Task requirements — Below are the records; copy exactly the stretch from the line containing "C2: 330nF (GND, VO) -> 330nF (GND, VX)" through the line containing "R7: 1.5k (GND, STG) -> 47 (GND, STG)", both ends included, and nothing else.

(Version comparison data)
[Start of section]

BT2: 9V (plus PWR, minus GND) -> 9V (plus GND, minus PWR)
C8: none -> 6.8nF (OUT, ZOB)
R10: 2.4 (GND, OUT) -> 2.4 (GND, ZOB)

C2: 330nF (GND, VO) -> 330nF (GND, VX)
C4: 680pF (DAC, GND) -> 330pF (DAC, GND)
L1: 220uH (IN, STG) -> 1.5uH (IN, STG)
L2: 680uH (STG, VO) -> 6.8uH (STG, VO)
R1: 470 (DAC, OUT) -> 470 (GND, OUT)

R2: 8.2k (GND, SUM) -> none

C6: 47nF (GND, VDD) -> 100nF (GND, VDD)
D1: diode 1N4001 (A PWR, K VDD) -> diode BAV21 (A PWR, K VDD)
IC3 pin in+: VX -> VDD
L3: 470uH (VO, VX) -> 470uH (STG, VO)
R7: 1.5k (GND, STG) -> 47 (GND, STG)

[End of section]
[Start of section]

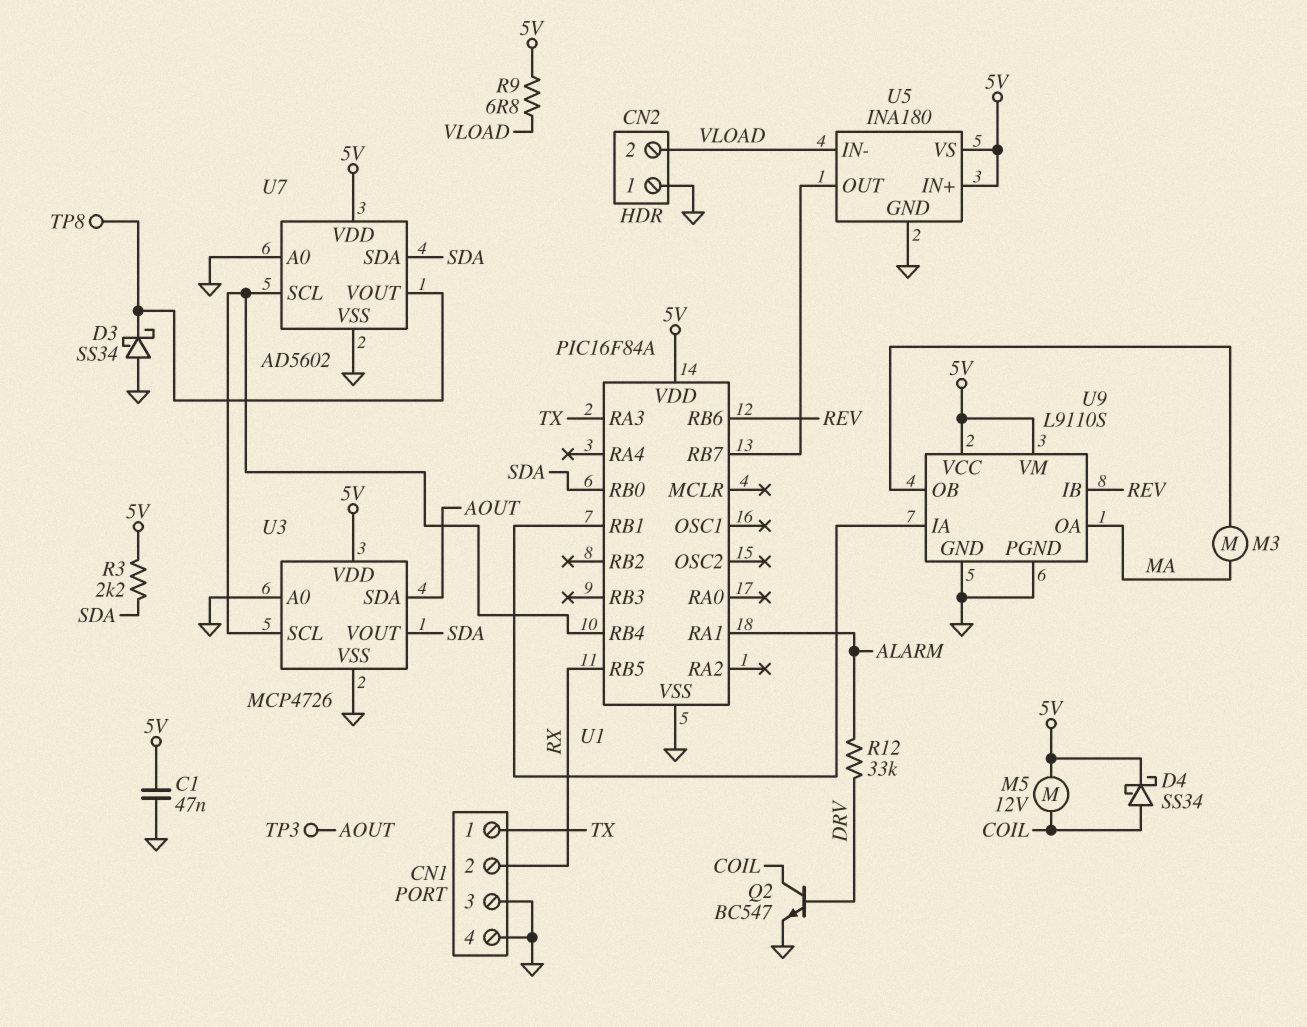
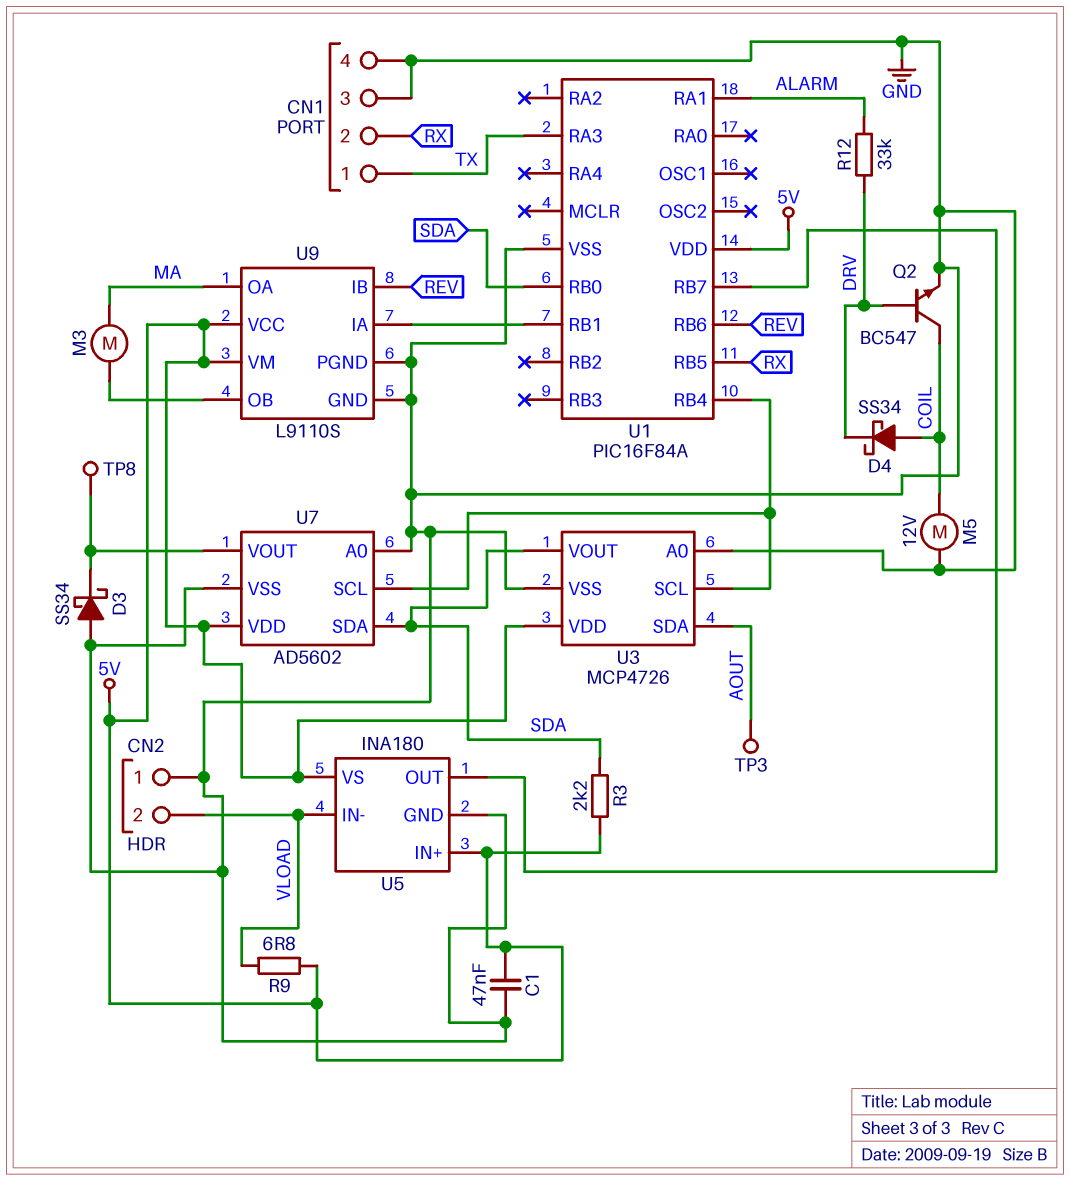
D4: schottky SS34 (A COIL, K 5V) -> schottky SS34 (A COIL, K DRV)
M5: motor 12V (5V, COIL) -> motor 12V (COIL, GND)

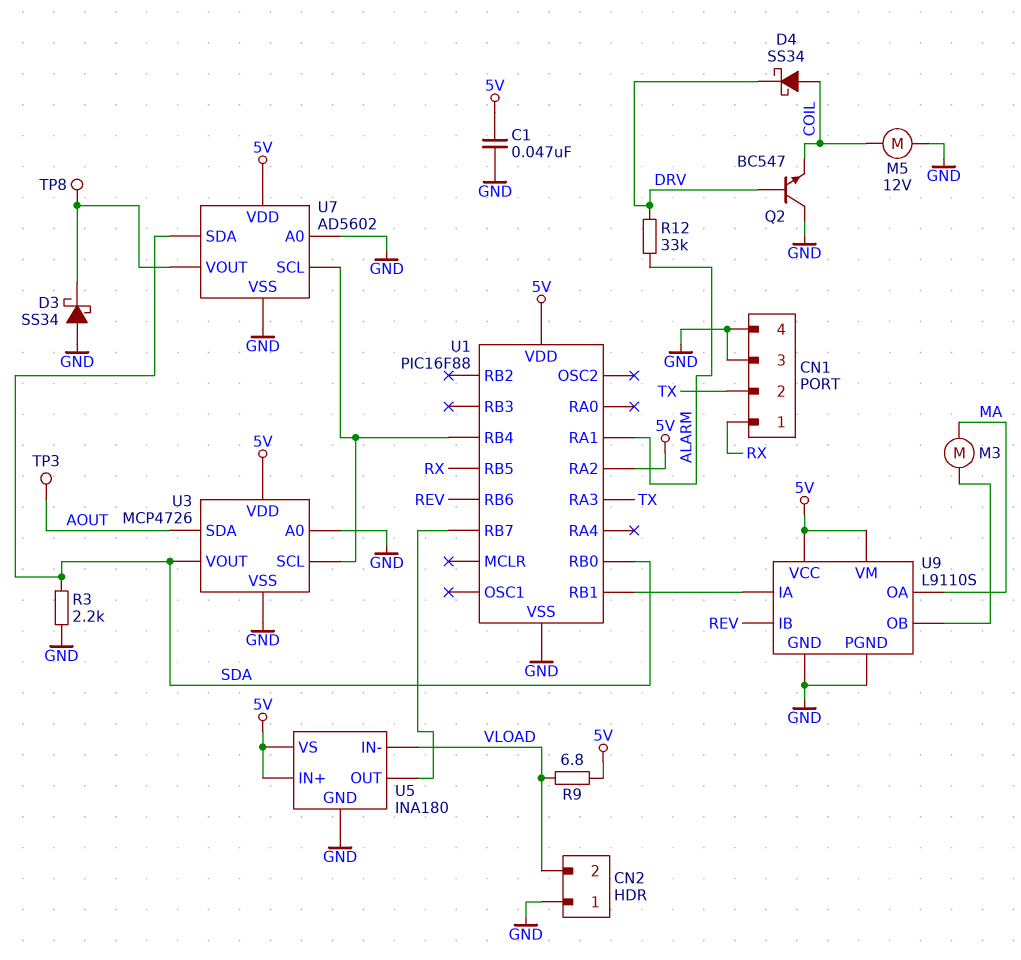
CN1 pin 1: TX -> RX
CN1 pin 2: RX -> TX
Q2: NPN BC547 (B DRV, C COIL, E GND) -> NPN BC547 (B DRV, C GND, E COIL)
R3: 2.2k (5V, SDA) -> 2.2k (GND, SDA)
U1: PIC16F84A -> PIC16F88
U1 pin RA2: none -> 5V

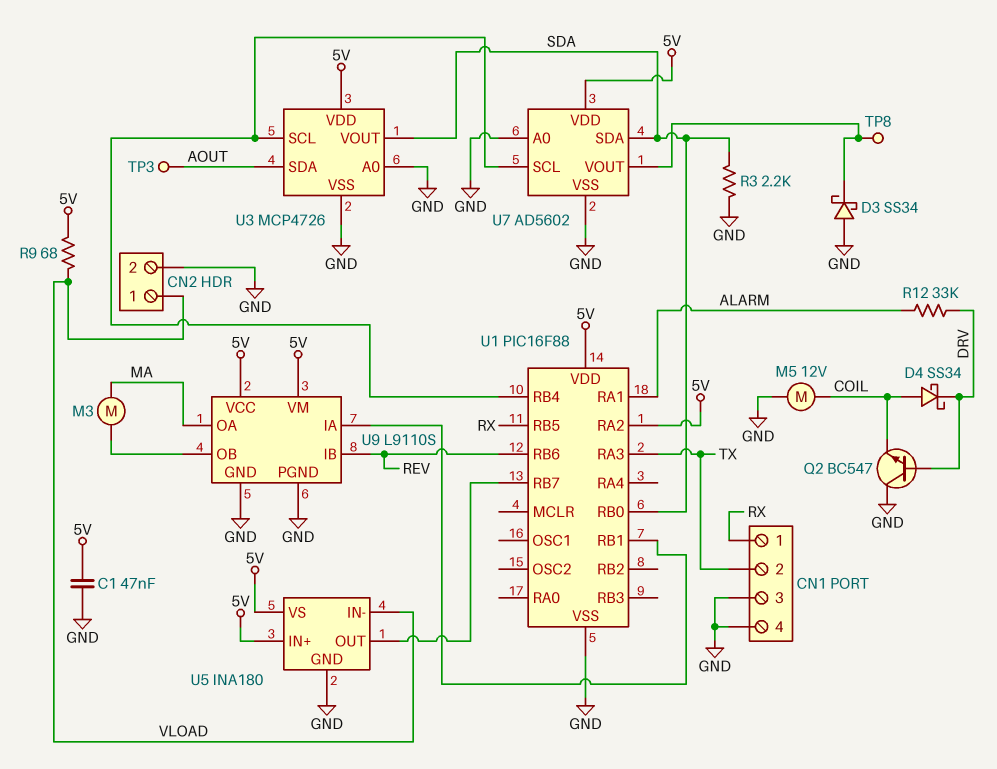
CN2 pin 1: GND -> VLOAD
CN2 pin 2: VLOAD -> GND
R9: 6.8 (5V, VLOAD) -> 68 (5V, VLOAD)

[End of section]

Your response —
C2: 330nF (GND, VO) -> 330nF (GND, VX)
C4: 680pF (DAC, GND) -> 330pF (DAC, GND)
L1: 220uH (IN, STG) -> 1.5uH (IN, STG)
L2: 680uH (STG, VO) -> 6.8uH (STG, VO)
R1: 470 (DAC, OUT) -> 470 (GND, OUT)

R2: 8.2k (GND, SUM) -> none

C6: 47nF (GND, VDD) -> 100nF (GND, VDD)
D1: diode 1N4001 (A PWR, K VDD) -> diode BAV21 (A PWR, K VDD)
IC3 pin in+: VX -> VDD
L3: 470uH (VO, VX) -> 470uH (STG, VO)
R7: 1.5k (GND, STG) -> 47 (GND, STG)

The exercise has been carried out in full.